● **What to do**: Filter the material below down to the lines with the word "none" and give those lines.

Segment Start: Data for the task

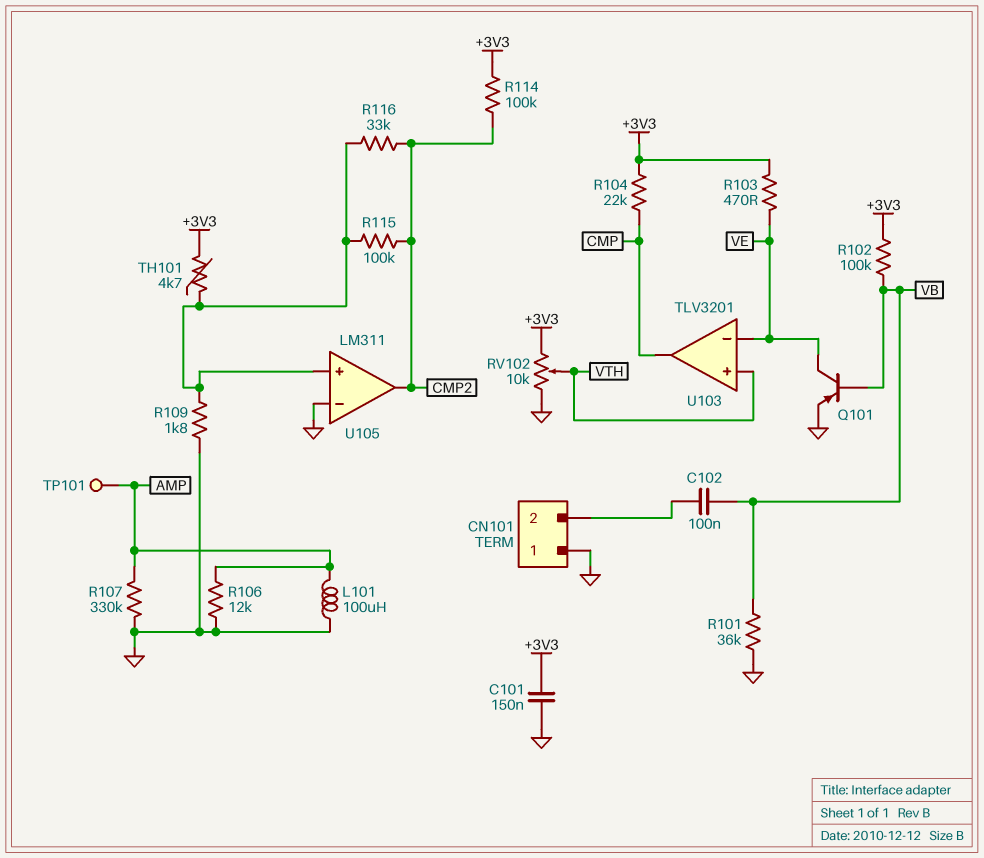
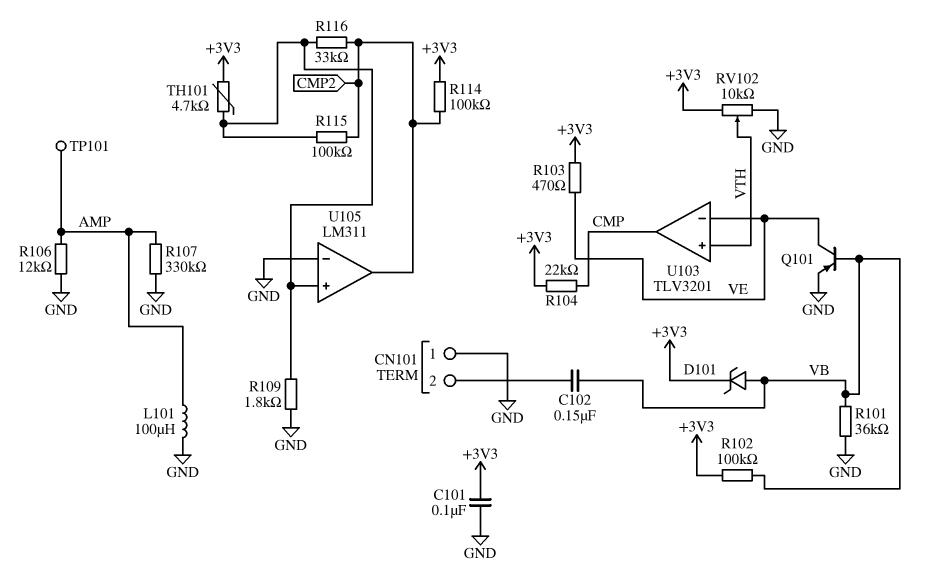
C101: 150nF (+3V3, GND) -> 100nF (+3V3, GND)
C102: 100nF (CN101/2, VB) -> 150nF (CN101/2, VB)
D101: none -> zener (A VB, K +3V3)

Segment End: Data for the task
Segment Start: Data for the task

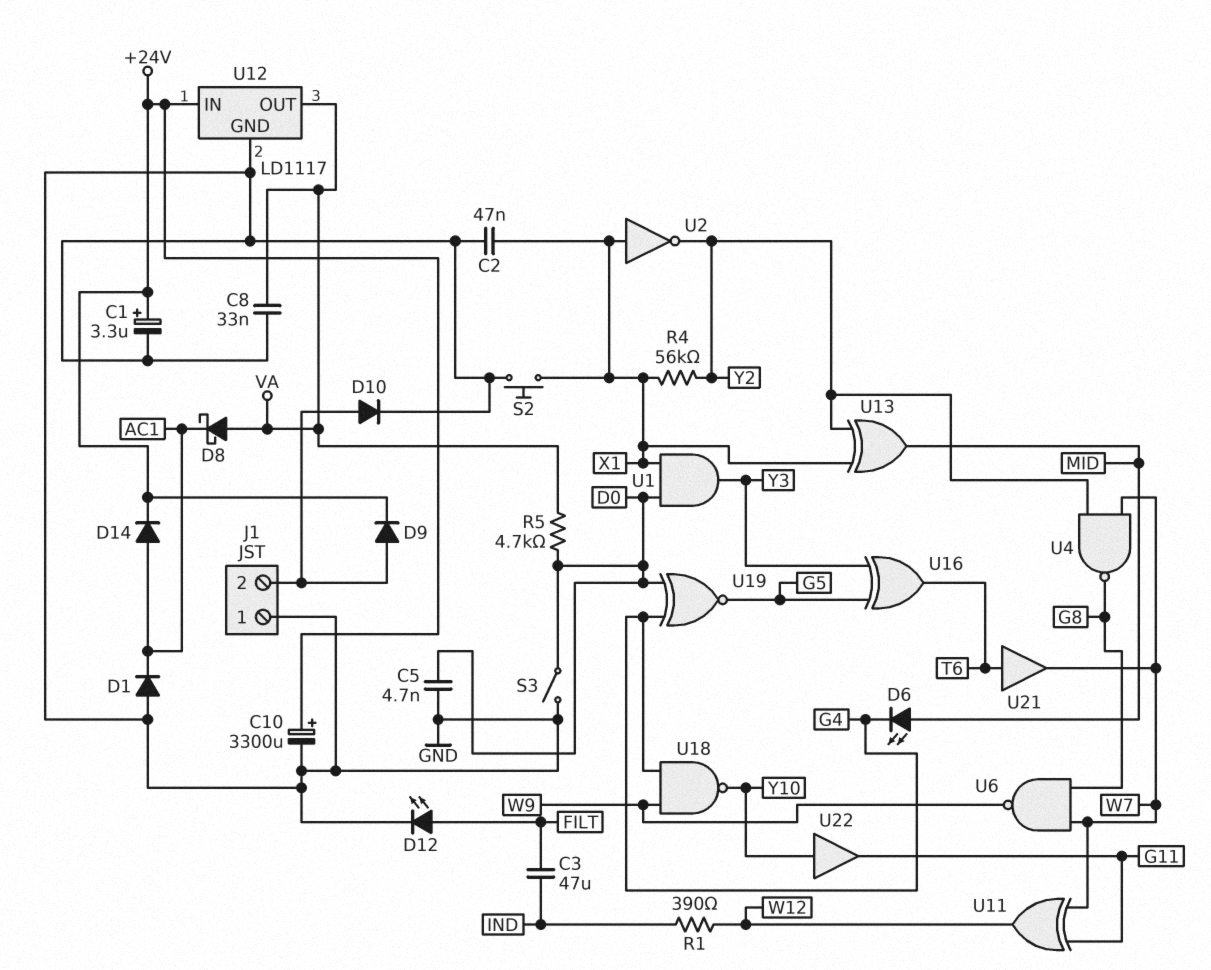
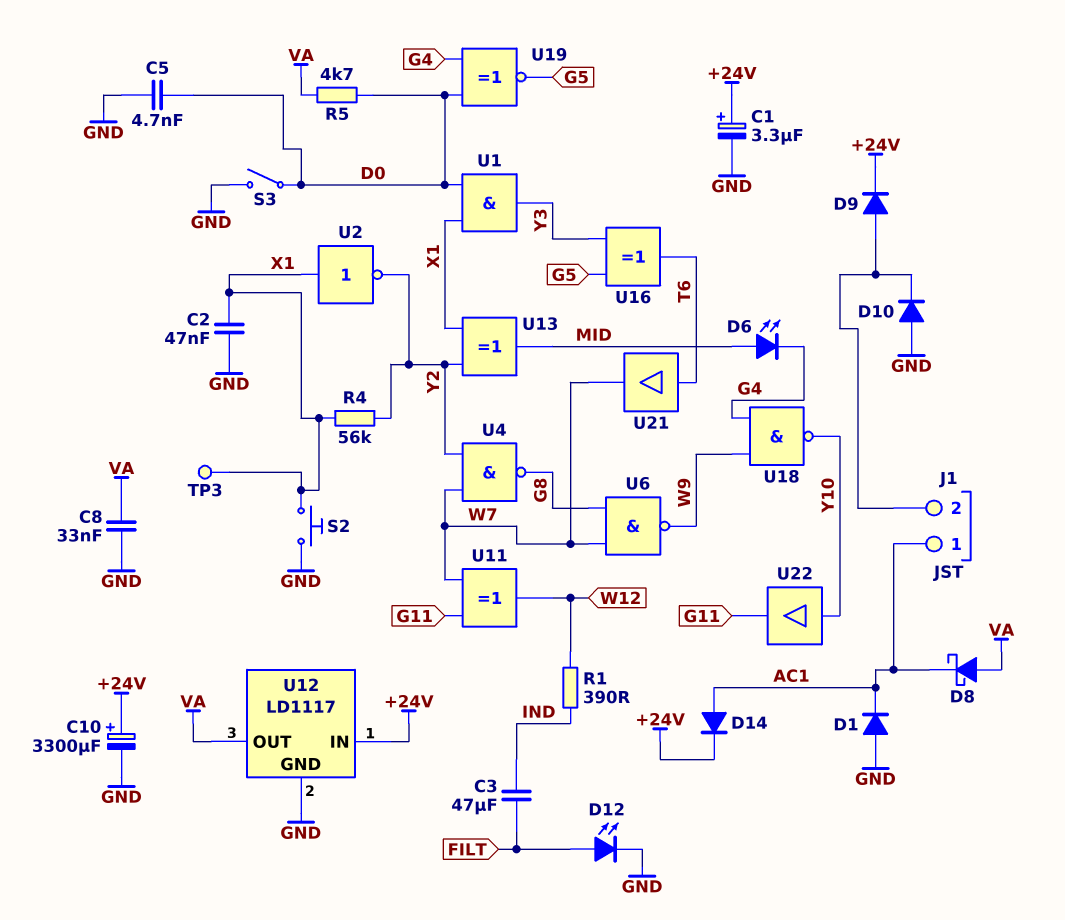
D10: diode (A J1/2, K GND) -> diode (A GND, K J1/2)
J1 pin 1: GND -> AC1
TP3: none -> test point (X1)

Segment End: Data for the task

● **Your response**:
D101: none -> zener (A VB, K +3V3)
TP3: none -> test point (X1)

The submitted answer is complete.